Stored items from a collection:
--*--

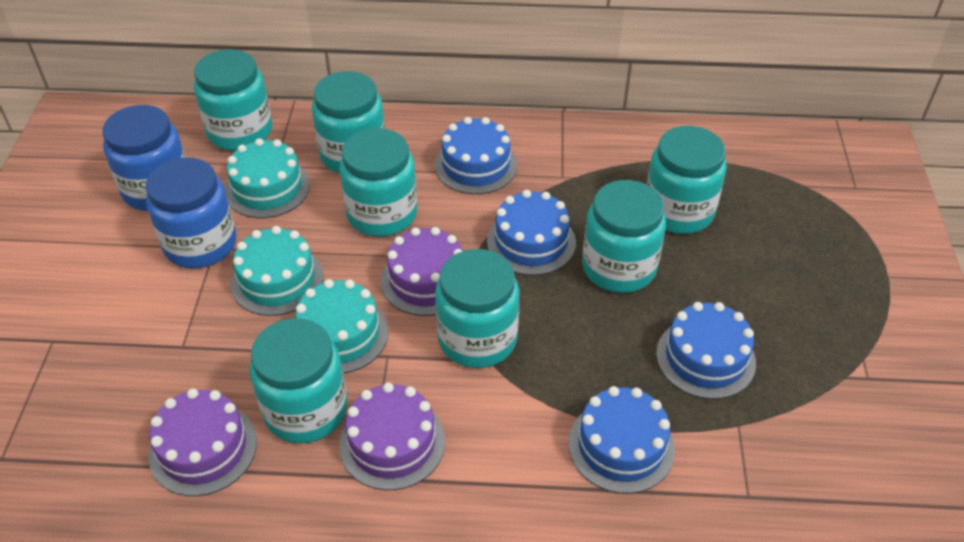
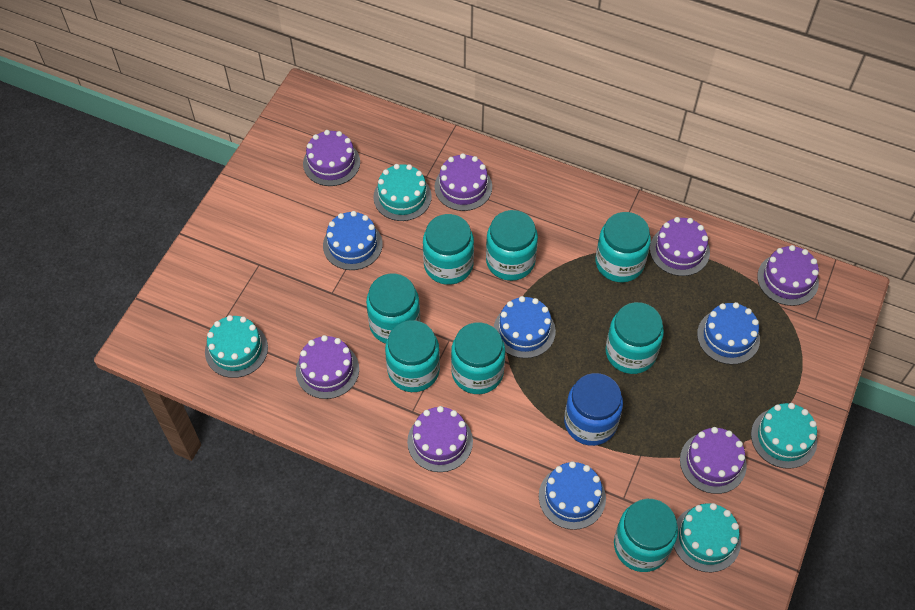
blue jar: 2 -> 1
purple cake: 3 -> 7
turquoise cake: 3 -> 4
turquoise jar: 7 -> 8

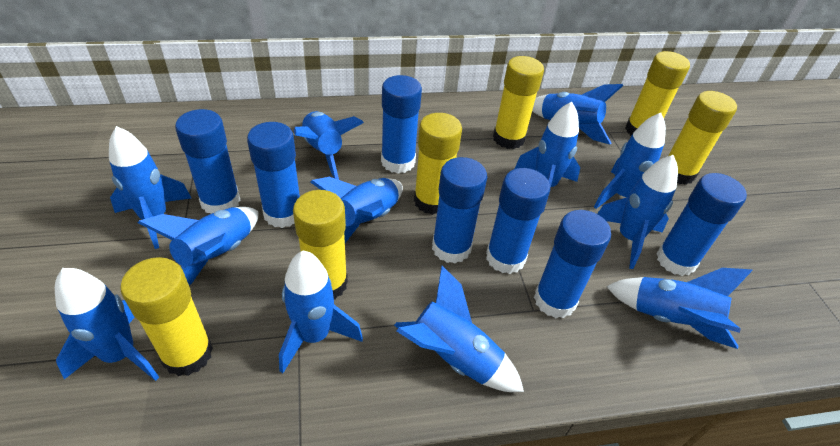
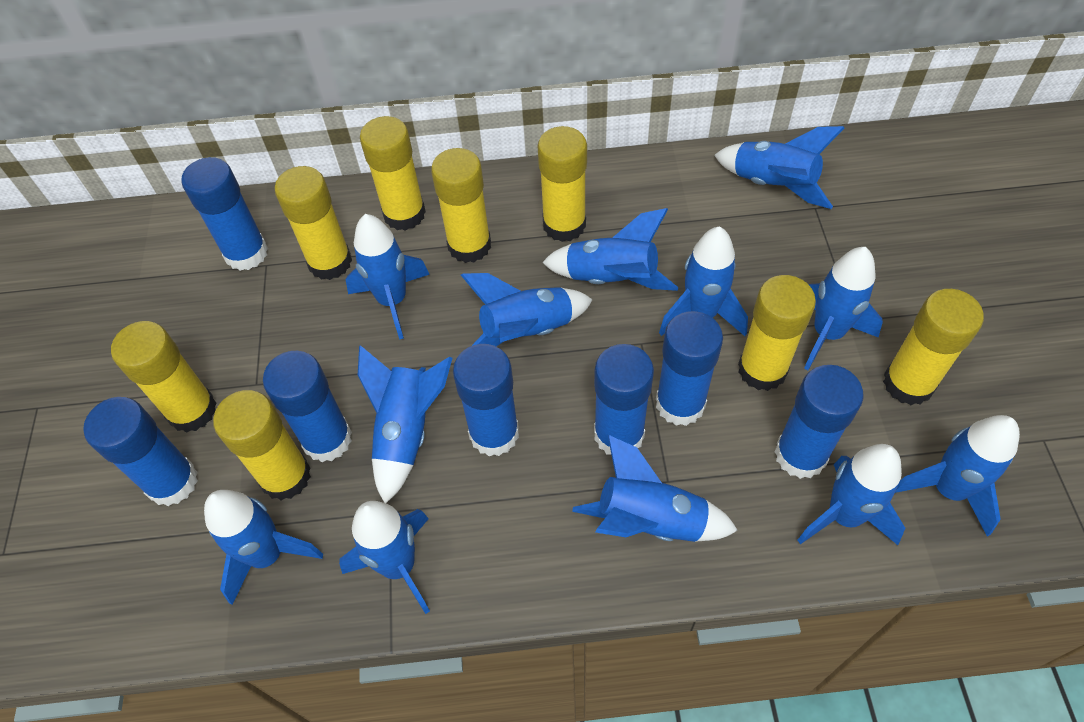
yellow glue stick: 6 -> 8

--*--

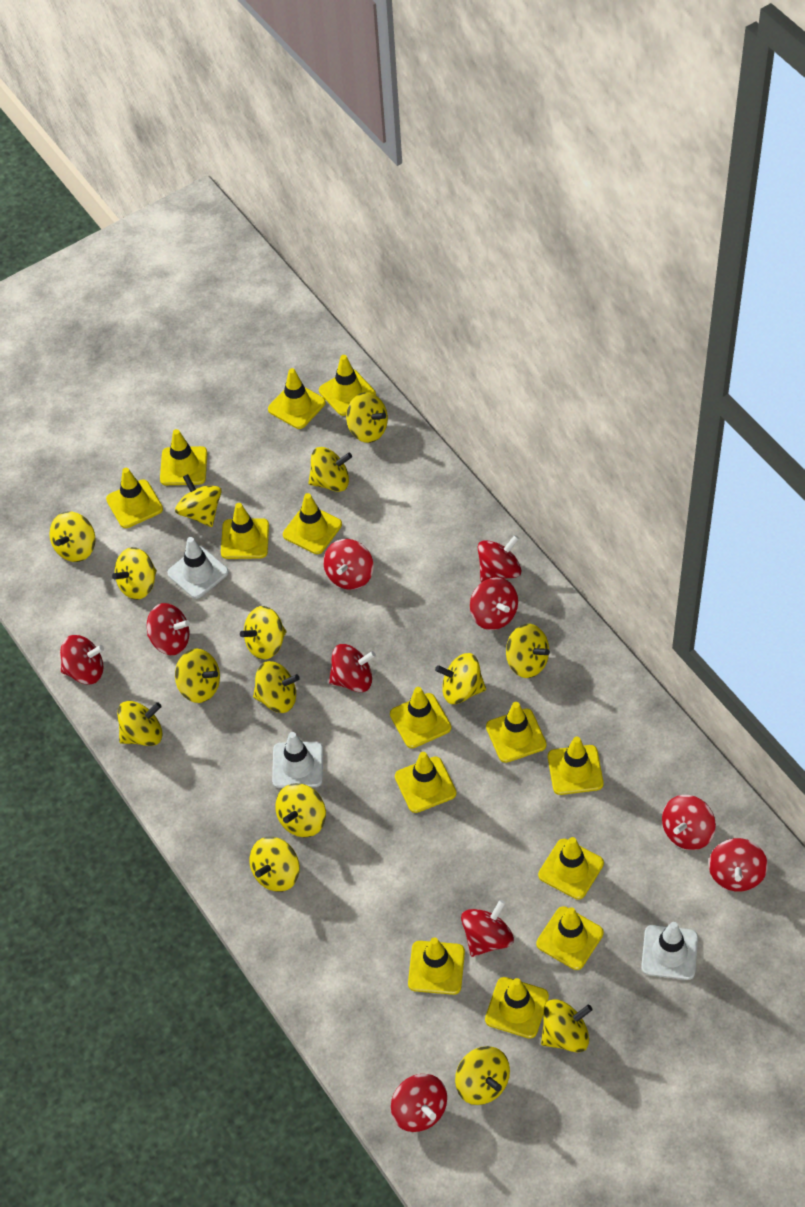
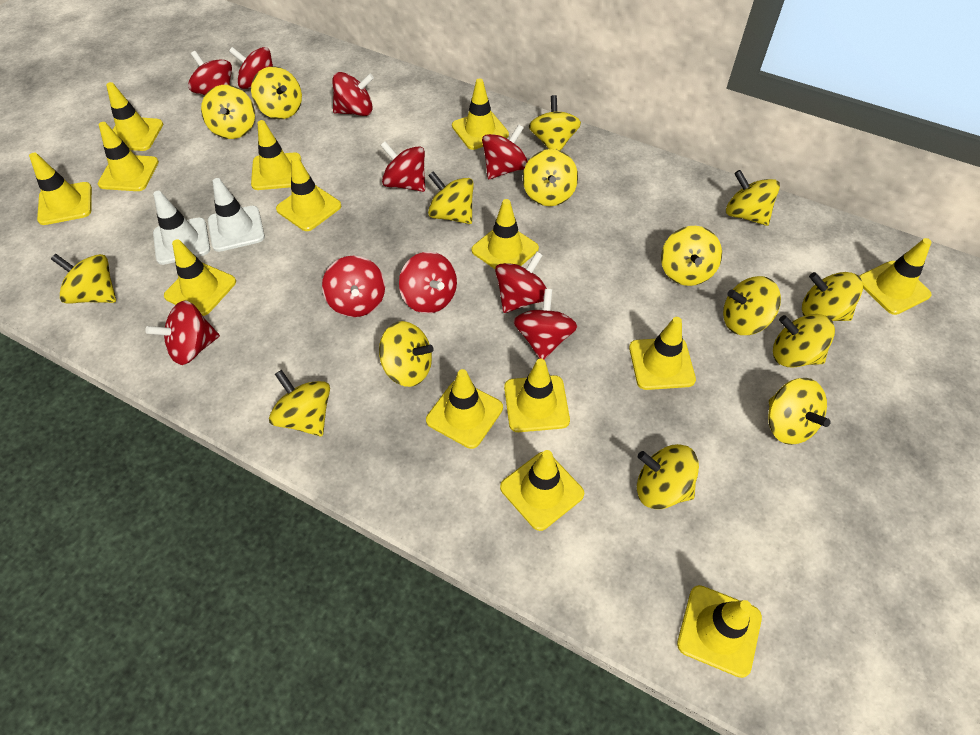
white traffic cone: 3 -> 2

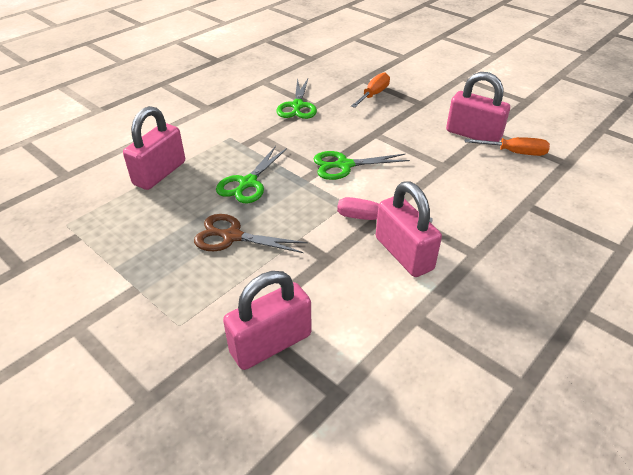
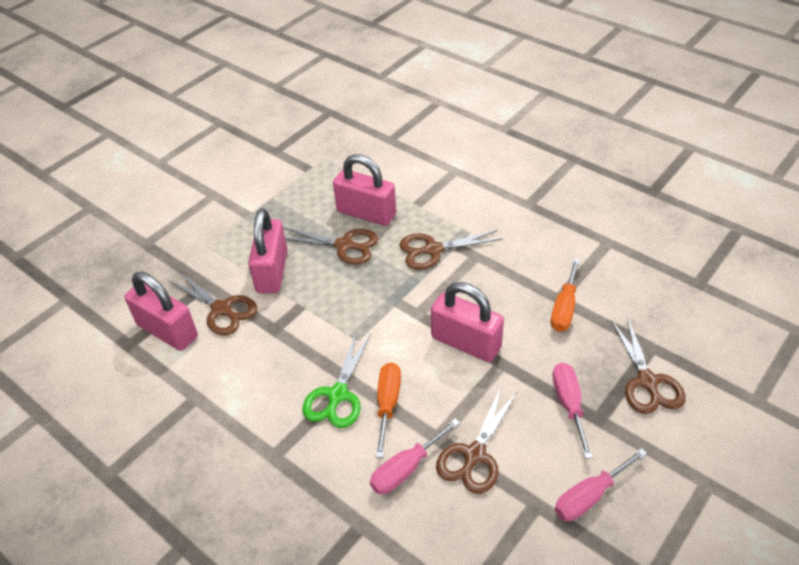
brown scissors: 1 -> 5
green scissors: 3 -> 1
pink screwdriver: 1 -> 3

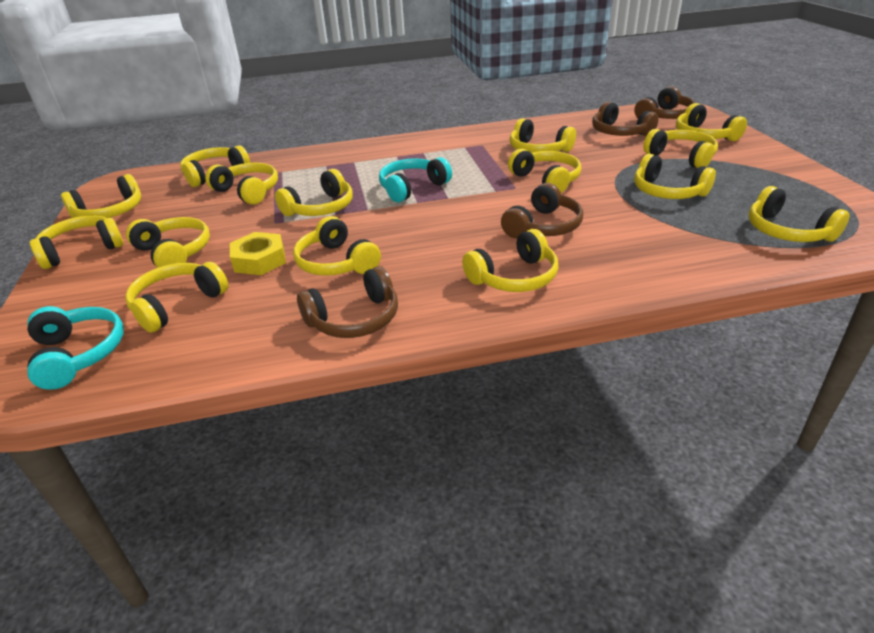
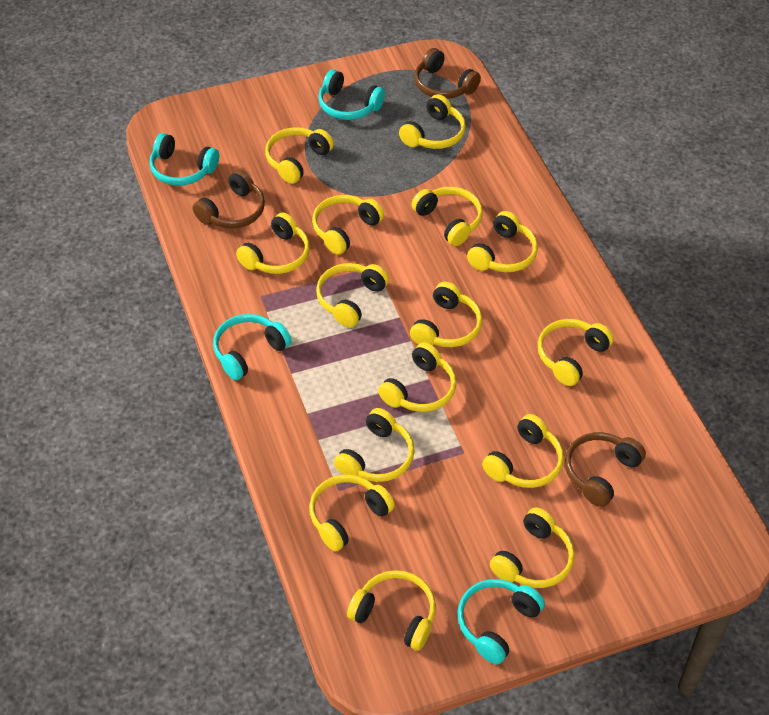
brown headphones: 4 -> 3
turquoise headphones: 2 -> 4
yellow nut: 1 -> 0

--*--

PROBLEM STATEMENT:
Set down again, word for word, every line from the one with "green scissors: 3 -> 1" to the one with "yellow nut: 1 -> 0" in the entries above, and omit the pictures.

REPLY:
green scissors: 3 -> 1
pink screwdriver: 1 -> 3

brown headphones: 4 -> 3
turquoise headphones: 2 -> 4
yellow nut: 1 -> 0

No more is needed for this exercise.